_Brief_: Filter the data below for the string "turquoise" and copy each matching line.

═══ Excerpted data ═══

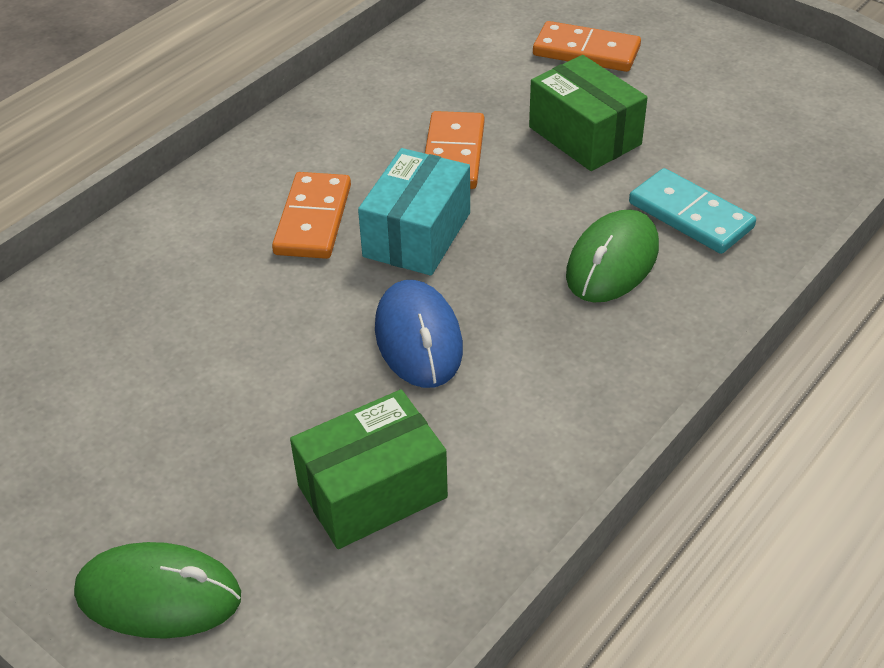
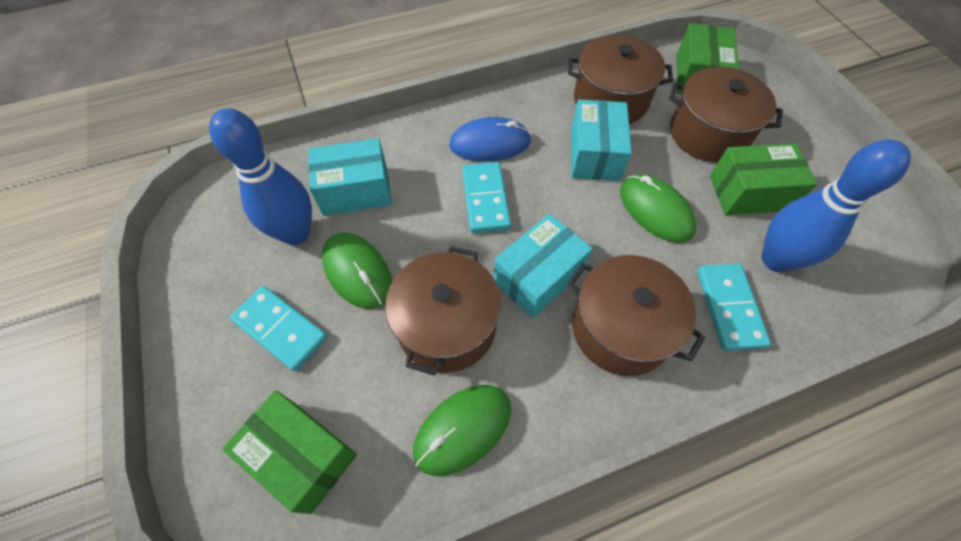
blue bowling pin: 0 -> 2
brown pot: 0 -> 4
green box: 2 -> 3
green mouse: 2 -> 3
orange domino: 3 -> 0
turquoise box: 1 -> 3
turquoise domino: 1 -> 3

═══

_The completed task_:
turquoise box: 1 -> 3
turquoise domino: 1 -> 3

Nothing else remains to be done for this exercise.